**WHAT YOU SHOULD DO:**
Each line of the entries that mentions the string "WHITE" needs to be reported.
::: DATA IN THIS EXERCISE
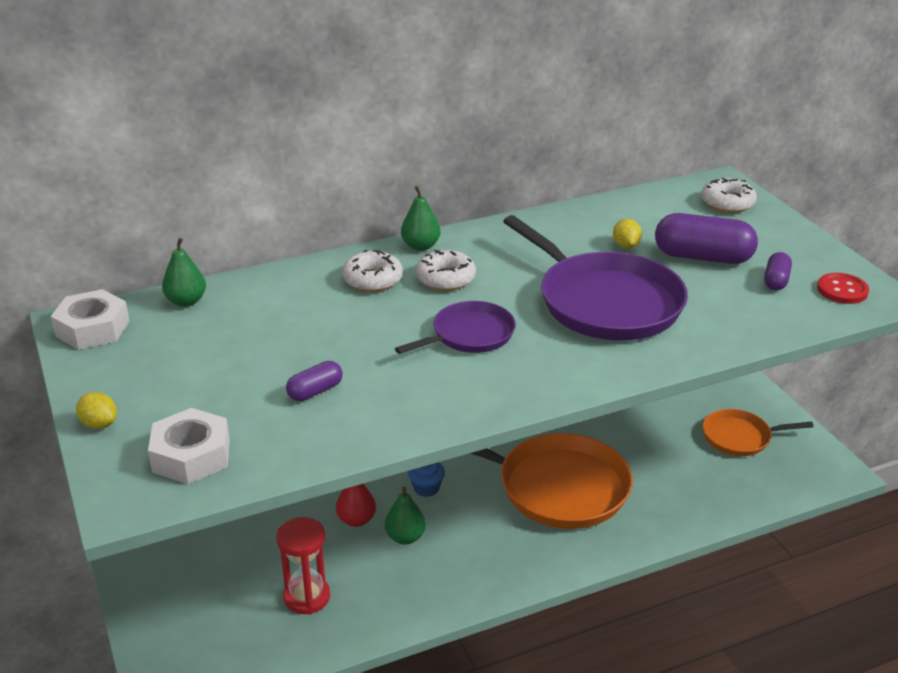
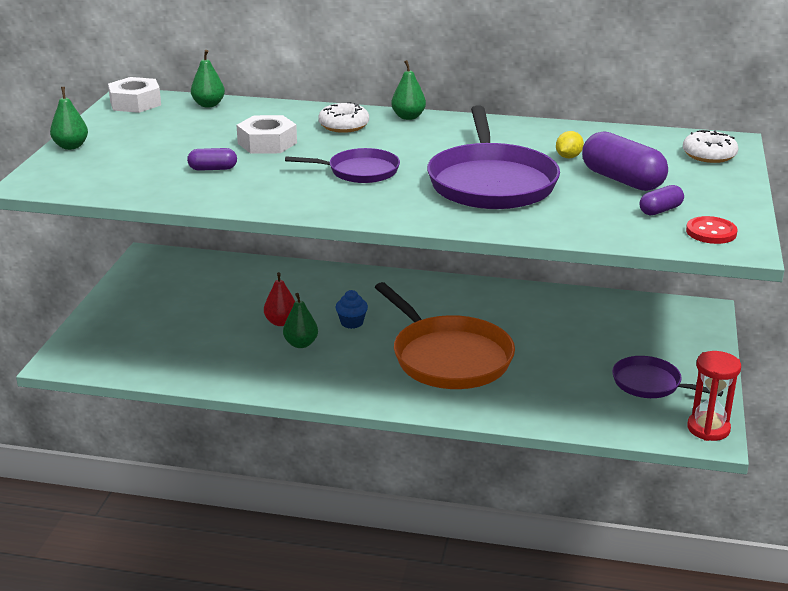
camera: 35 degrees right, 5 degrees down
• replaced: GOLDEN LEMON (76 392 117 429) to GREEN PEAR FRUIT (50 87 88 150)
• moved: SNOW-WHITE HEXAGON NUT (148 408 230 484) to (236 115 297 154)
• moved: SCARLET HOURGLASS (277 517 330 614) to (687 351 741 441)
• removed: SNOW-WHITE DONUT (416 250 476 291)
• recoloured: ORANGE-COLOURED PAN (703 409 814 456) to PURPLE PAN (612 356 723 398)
::::::
**ANSWER SPACE:**
• moved: SNOW-WHITE HEXAGON NUT (148 408 230 484) to (236 115 297 154)
• removed: SNOW-WHITE DONUT (416 250 476 291)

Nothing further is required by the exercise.